* Task prompt *
Reproduce exactly the line containing "ratio: 2.44" and every line after it, through the last line of the records below; add nothing.

(Extracted data entries)
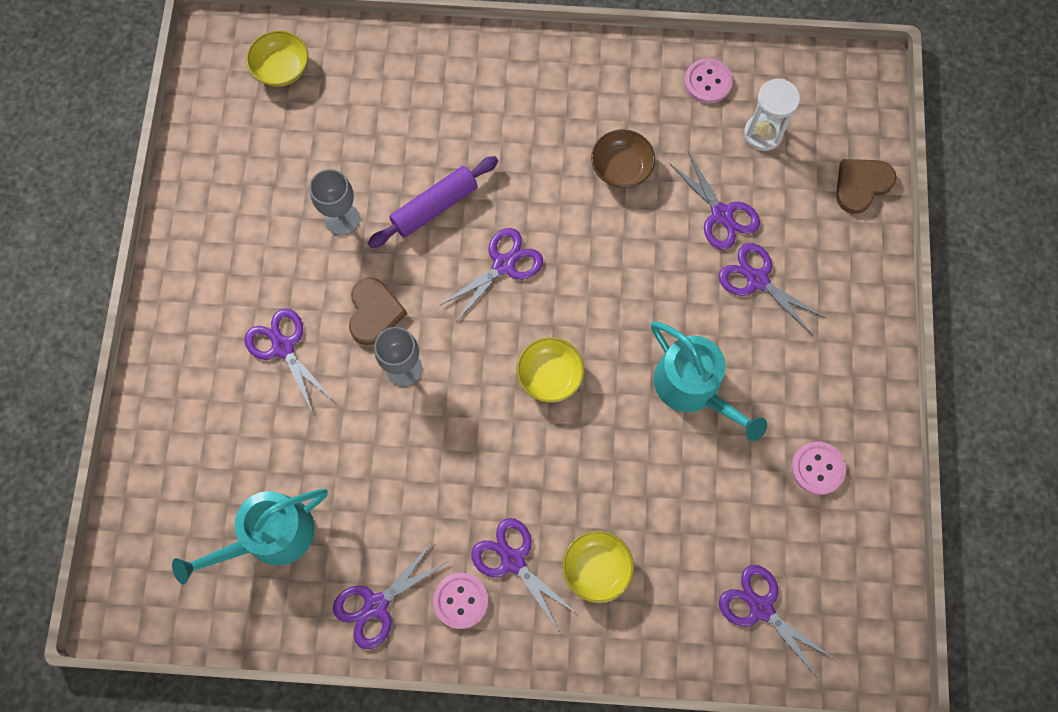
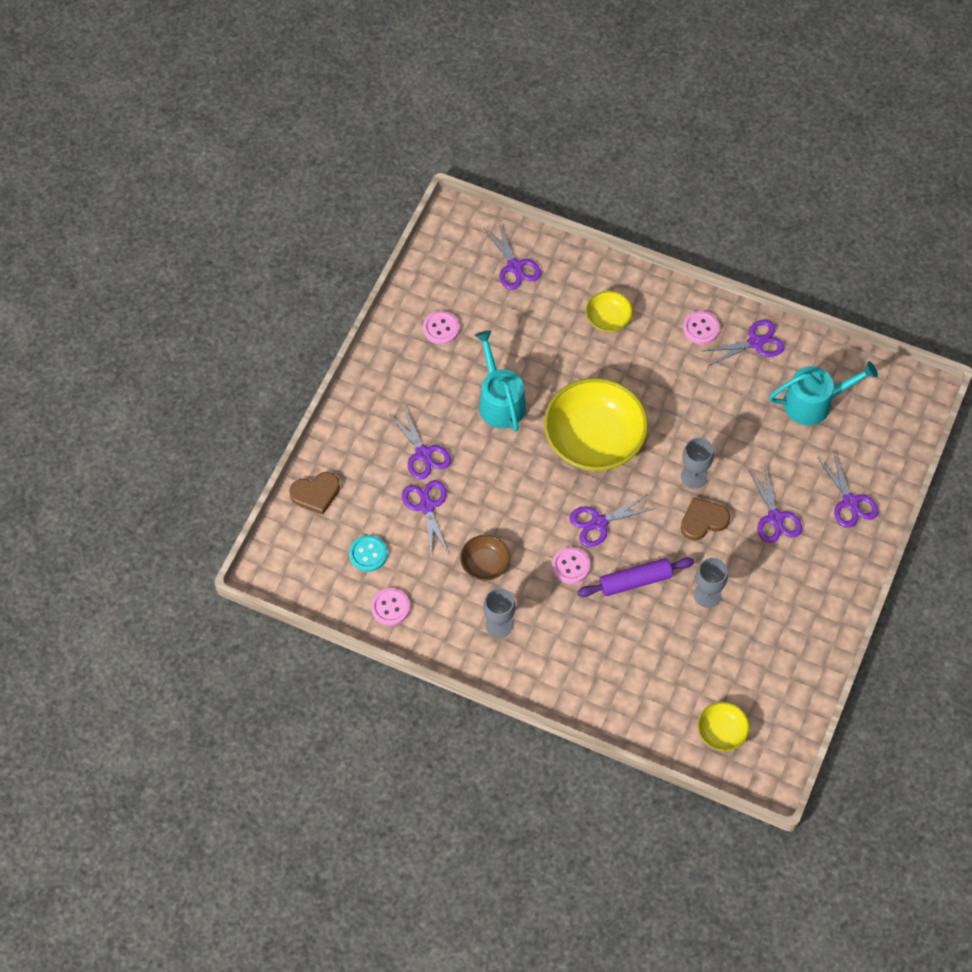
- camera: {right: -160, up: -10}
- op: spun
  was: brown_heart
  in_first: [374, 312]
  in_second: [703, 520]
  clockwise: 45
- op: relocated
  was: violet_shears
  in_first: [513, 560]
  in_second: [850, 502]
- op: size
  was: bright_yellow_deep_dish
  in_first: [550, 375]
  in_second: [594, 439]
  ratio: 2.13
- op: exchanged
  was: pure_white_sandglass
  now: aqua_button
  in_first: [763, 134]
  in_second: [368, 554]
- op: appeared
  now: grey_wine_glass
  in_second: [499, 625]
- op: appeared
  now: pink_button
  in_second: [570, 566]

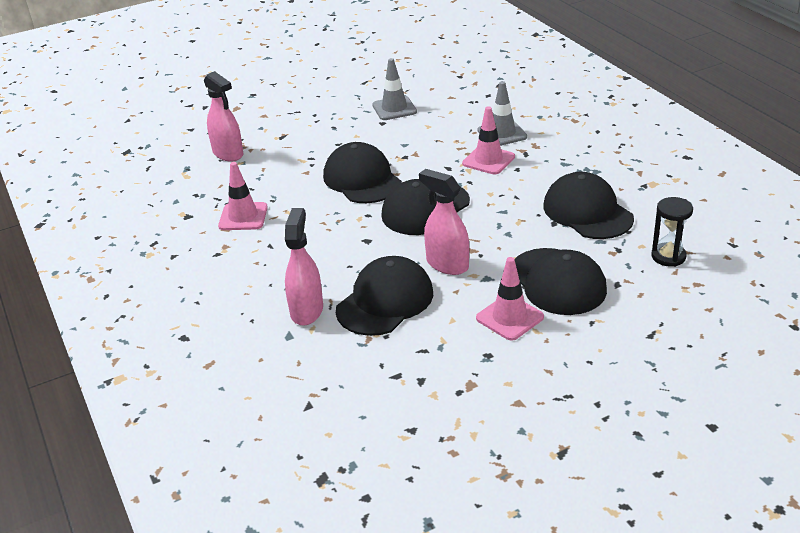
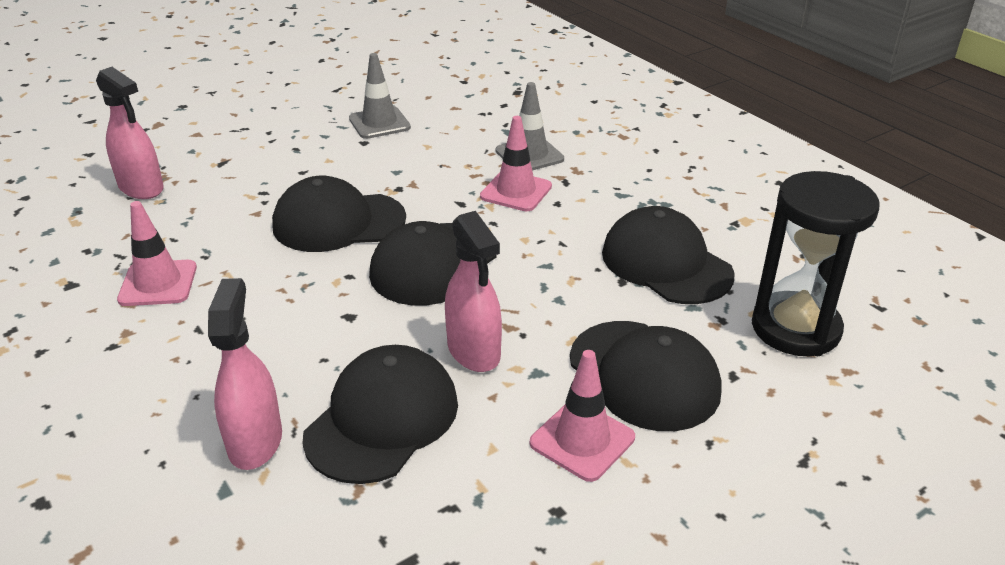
- camera: {right: -10, up: 0}
- op: spun
  was: jet-black_cap
  in_first: [362, 179]
  in_second: [338, 222]
  clockwise: -60
- op: spun
  was: pink_sprayer
  in_first: [447, 264]
  in_second: [474, 352]
  clockwise: -150
- op: size
  was: jet-black_sandglass
  in_first: [668, 256]
  in_second: [795, 328]
  ratio: 1.77

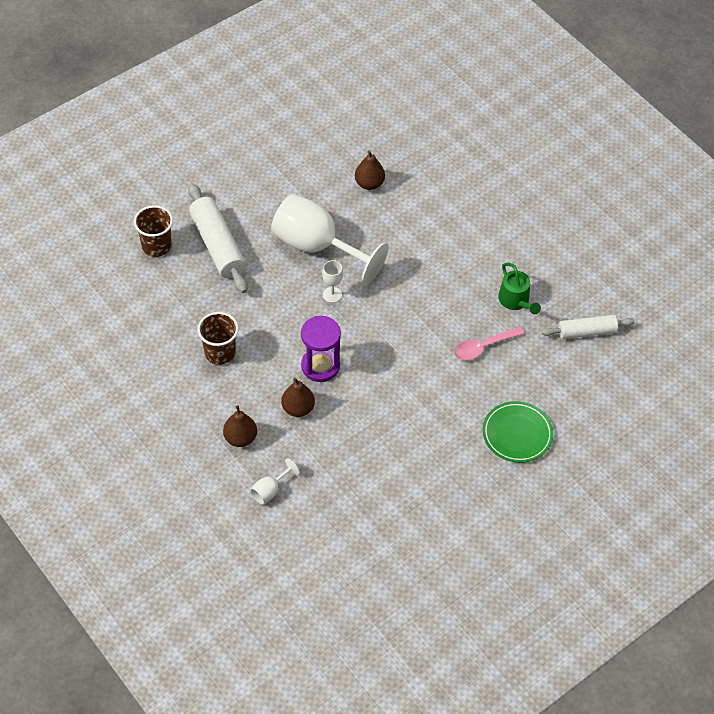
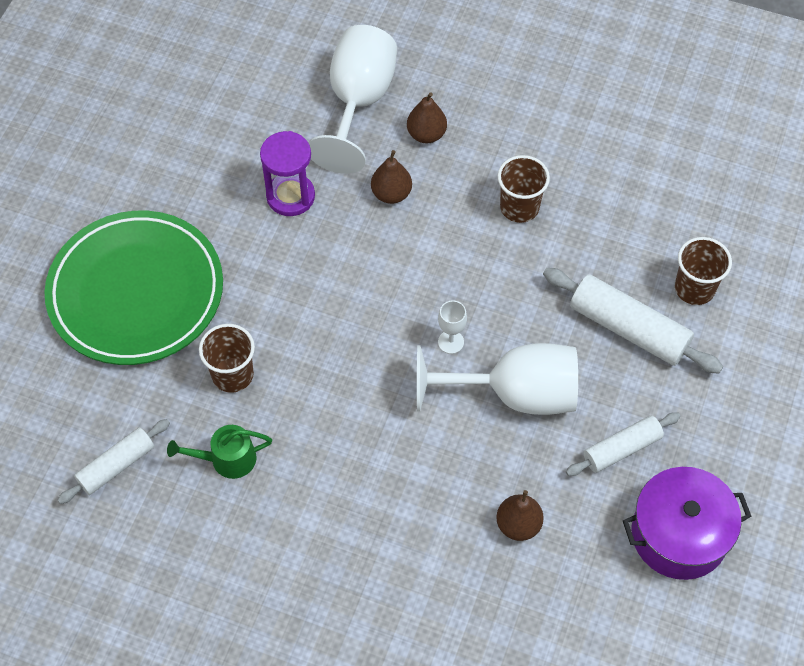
- camera: {right: 150, up: 5}
- op: size
  was: pure_white_wine_glass
  in_first: [270, 490]
  in_second: [358, 102]
  ratio: 2.44
- op: relocated
  was: violet_sandglass
  in_first: [320, 366]
  in_second: [290, 196]
- op: exchanged
  was: pink_spoon
  now: brown_cup
  in_first: [483, 347]
  in_second: [232, 375]
- op: size
  was: leaf-green_flat_dish
  in_first: [517, 434]
  in_second: [136, 292]
  ratio: 1.96
- op: spun
  was: leaf-green_sprinkling_can
  in_first: [515, 301]
  in_second: [227, 459]
  clockwise: -45
- op: appeared
  now: pure_white_dough_roller
  in_second: [621, 449]
- op: appeared
  now: violet_cooking_pot
  in_second: [679, 535]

* Your response *
  ratio: 2.44
- op: relocated
  was: violet_sandglass
  in_first: [320, 366]
  in_second: [290, 196]
- op: exchanged
  was: pink_spoon
  now: brown_cup
  in_first: [483, 347]
  in_second: [232, 375]
- op: size
  was: leaf-green_flat_dish
  in_first: [517, 434]
  in_second: [136, 292]
  ratio: 1.96
- op: spun
  was: leaf-green_sprinkling_can
  in_first: [515, 301]
  in_second: [227, 459]
  clockwise: -45
- op: appeared
  now: pure_white_dough_roller
  in_second: [621, 449]
- op: appeared
  now: violet_cooking_pot
  in_second: [679, 535]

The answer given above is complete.